((

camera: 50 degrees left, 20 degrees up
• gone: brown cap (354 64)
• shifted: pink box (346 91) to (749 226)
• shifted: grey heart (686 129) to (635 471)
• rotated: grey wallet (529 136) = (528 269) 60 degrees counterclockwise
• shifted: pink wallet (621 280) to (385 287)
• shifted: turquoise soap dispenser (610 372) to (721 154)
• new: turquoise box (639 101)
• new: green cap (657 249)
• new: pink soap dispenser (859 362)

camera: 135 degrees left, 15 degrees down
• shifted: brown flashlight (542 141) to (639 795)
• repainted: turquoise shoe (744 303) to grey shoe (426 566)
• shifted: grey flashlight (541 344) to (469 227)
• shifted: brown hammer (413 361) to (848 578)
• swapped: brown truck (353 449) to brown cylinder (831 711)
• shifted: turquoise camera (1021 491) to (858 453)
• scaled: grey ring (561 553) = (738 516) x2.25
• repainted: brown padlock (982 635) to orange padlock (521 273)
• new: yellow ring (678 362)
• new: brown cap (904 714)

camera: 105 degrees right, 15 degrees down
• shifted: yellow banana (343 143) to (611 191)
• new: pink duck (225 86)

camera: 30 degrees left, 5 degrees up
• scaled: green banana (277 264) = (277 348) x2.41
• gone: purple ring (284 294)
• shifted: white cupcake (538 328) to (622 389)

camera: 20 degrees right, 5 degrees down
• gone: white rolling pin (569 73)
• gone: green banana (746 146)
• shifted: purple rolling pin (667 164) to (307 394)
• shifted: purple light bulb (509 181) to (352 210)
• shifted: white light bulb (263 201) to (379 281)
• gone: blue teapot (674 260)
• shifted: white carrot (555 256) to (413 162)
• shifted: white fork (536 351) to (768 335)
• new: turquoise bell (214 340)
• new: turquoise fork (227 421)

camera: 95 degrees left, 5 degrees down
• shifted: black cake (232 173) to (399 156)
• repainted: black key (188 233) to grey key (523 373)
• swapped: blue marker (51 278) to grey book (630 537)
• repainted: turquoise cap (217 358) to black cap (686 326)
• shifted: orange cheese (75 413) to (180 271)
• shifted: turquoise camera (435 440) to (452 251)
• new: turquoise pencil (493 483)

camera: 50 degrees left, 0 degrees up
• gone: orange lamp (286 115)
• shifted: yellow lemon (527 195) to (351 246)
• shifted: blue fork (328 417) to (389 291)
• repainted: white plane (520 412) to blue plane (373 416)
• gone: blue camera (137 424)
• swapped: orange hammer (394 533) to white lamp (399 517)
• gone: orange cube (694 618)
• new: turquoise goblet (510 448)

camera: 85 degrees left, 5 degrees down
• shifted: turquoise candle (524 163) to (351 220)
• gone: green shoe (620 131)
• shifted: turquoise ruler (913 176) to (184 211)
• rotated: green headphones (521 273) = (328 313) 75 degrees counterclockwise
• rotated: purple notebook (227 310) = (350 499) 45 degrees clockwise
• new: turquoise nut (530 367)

))

About this exercise:
Reproduce every line above that contains the string "wallet".

Result of this task:
• rotated: grey wallet (529 136) = (528 269) 60 degrees counterclockwise
• shifted: pink wallet (621 280) to (385 287)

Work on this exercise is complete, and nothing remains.